**Exercise:** Find the string "star" in the data, then copy every line where it is found.

#####

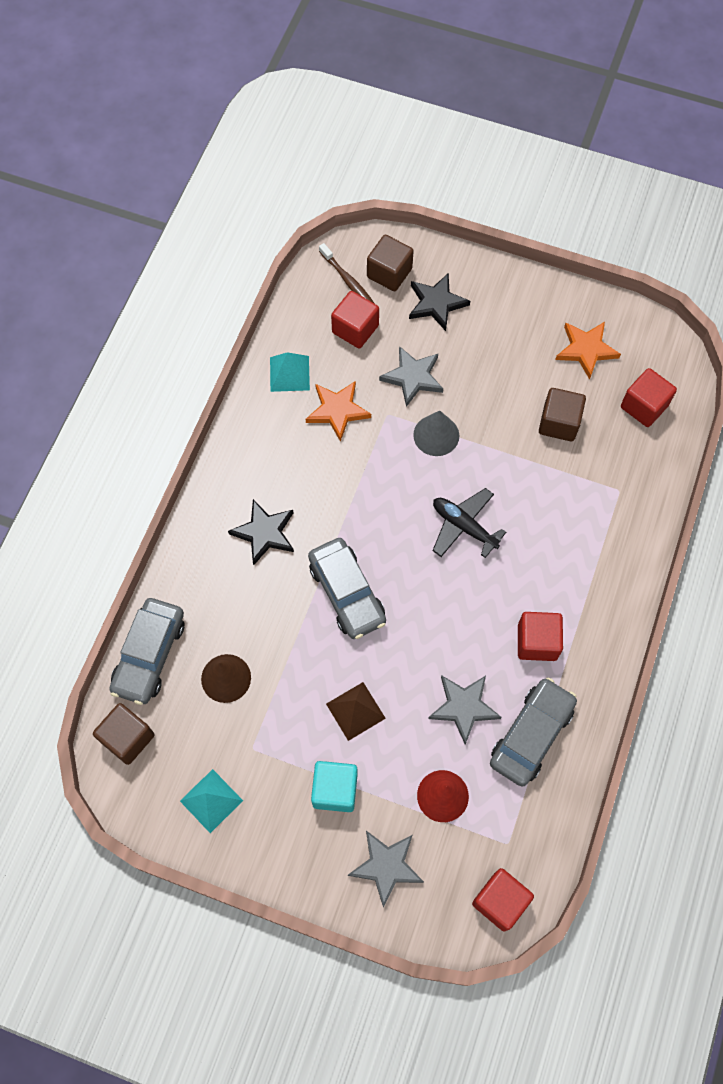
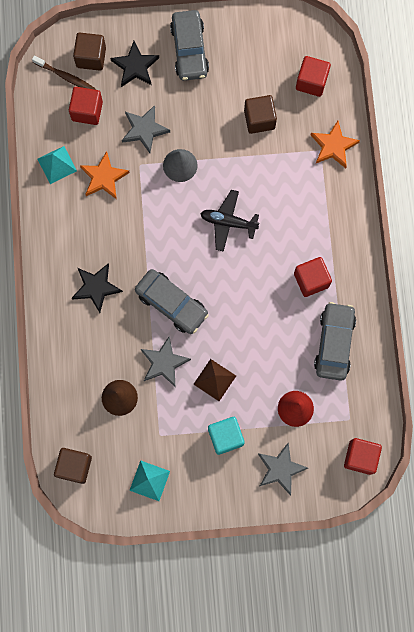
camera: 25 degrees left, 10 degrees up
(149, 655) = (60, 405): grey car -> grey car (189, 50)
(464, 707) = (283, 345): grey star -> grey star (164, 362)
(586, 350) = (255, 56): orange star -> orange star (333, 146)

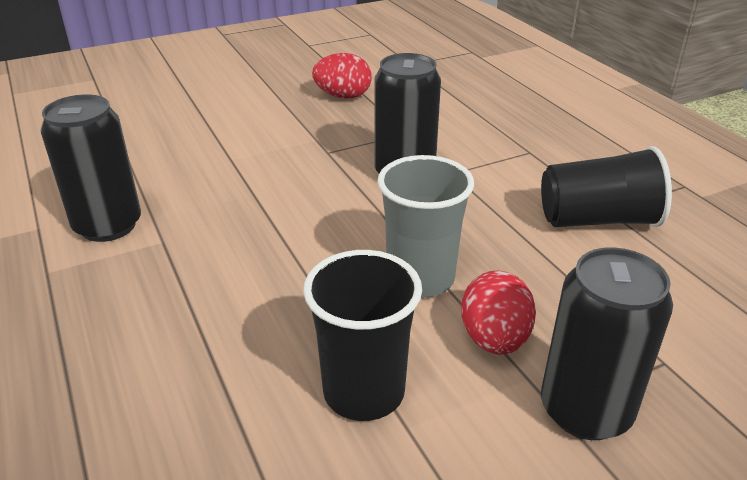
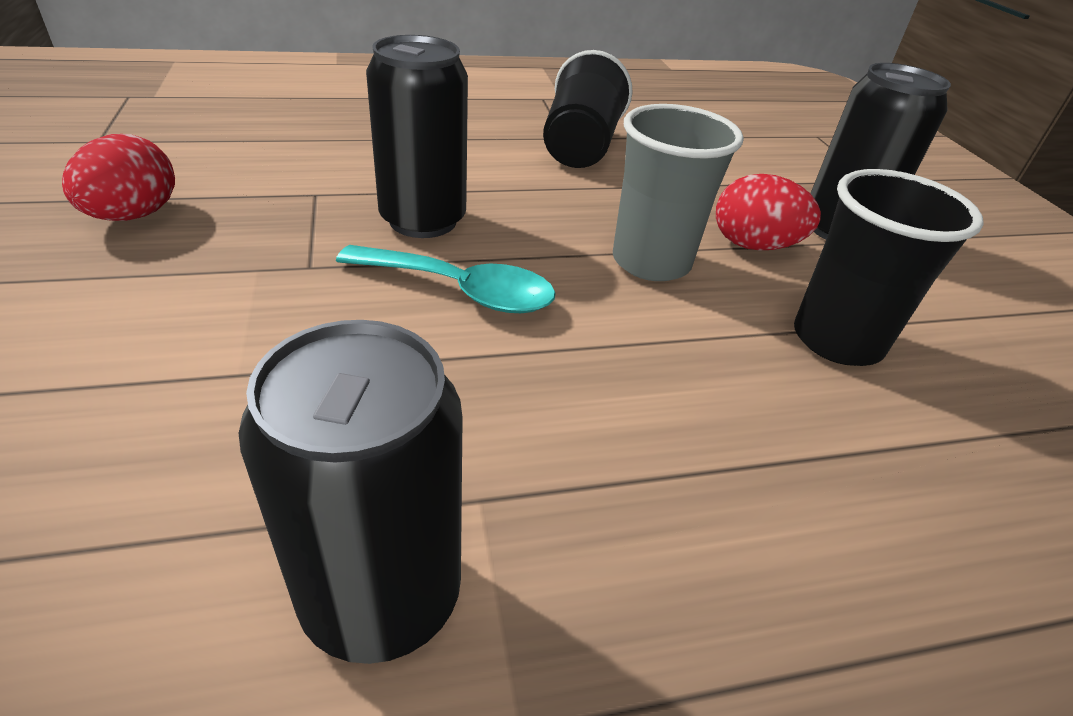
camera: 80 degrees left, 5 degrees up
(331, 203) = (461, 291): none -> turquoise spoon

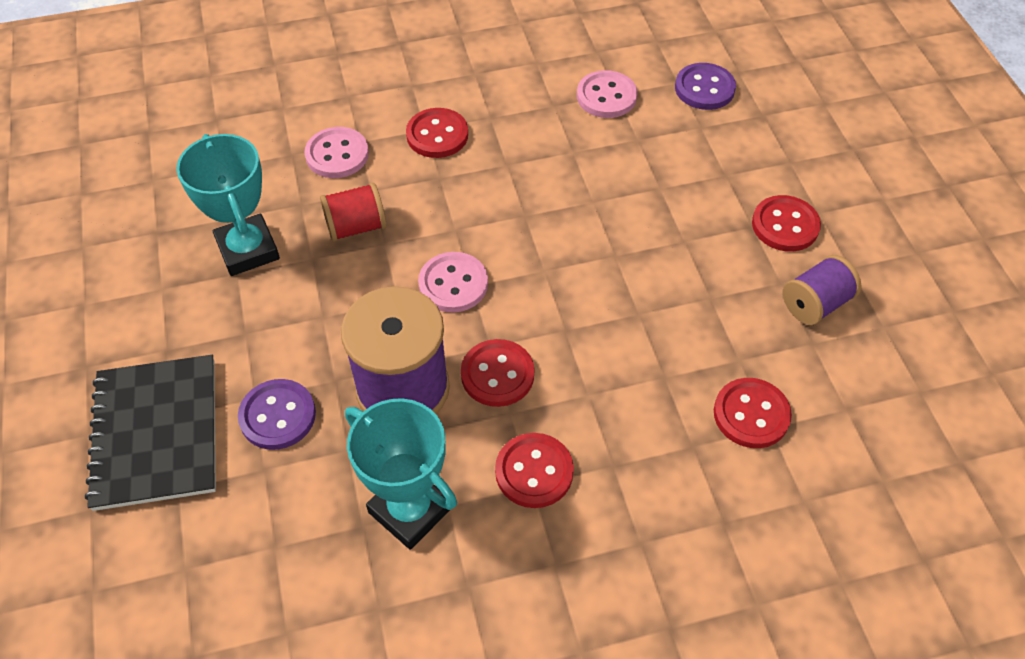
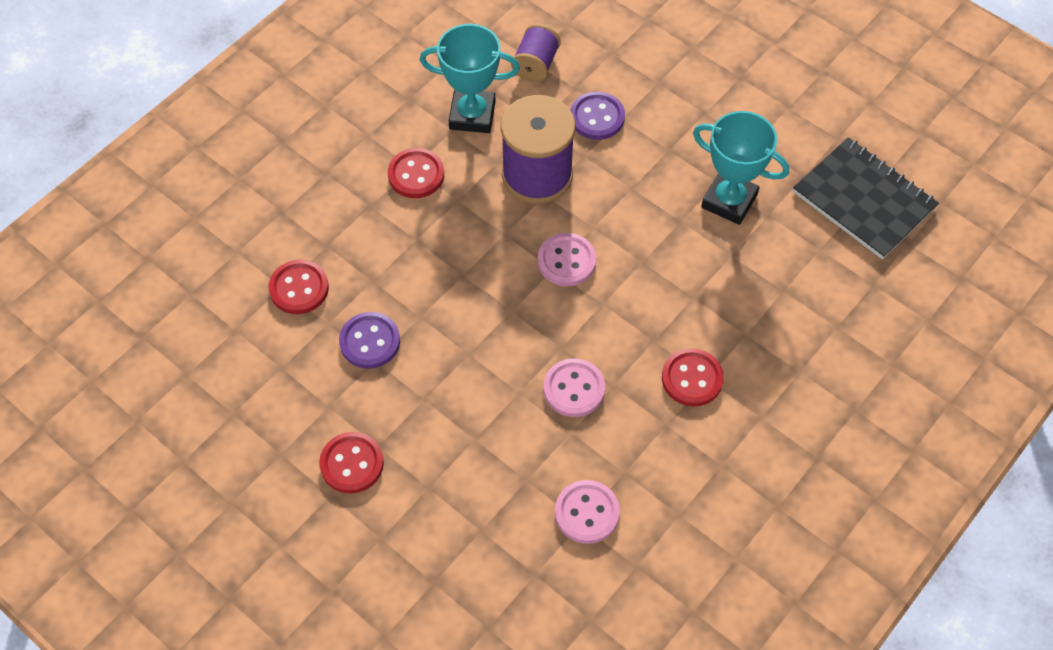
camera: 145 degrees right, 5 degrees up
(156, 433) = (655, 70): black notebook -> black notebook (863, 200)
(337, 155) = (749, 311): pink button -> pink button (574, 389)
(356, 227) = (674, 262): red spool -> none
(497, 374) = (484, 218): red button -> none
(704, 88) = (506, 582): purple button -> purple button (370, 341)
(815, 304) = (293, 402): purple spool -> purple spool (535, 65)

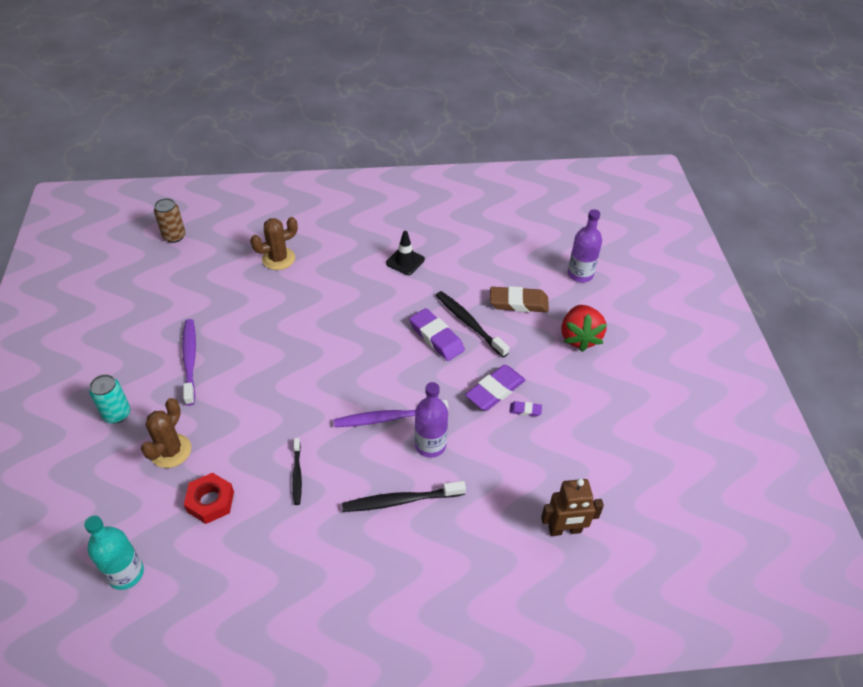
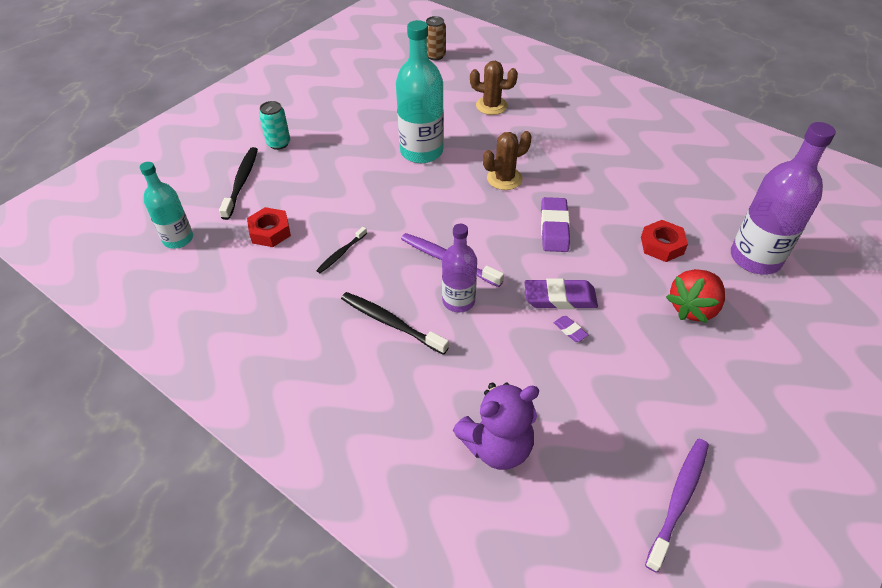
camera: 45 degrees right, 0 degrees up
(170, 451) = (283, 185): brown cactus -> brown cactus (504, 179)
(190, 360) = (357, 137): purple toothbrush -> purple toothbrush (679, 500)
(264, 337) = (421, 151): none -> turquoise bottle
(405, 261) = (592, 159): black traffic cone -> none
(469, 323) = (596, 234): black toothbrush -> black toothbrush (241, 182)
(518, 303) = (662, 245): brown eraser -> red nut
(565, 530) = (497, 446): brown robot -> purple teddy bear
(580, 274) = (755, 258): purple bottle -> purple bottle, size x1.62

#####

**Reply to the task:**
(464, 707) = (283, 345): grey star -> grey star (164, 362)
(586, 350) = (255, 56): orange star -> orange star (333, 146)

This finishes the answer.